What you have to do: Scan the material below for lines with the word "black" and report how many there are, with nothing added.

##############################

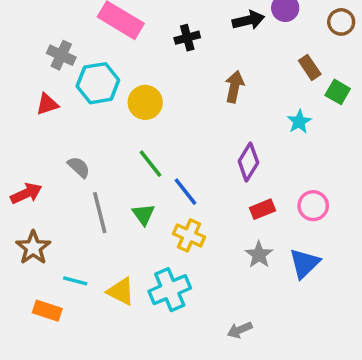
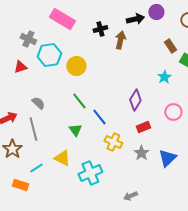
brown arrow: (234, 87) -> (120, 40), moved
pink circle: (313, 206) -> (173, 112), moved
gray line: (100, 213) -> (33, 129), moved
yellow cross: (189, 235) -> (113, 142), moved
cyan line: (75, 281) -> (36, 168), turned -48
yellow triangle: (121, 291) -> (62, 158), moved

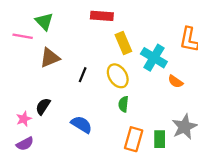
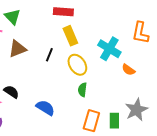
yellow rectangle: (123, 43) -> (70, 36), moved
black line: (83, 75) -> (49, 55), moved
black semicircle: (43, 106) -> (11, 92), turned 91

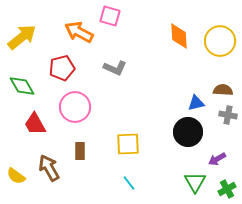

##############################

Response: 2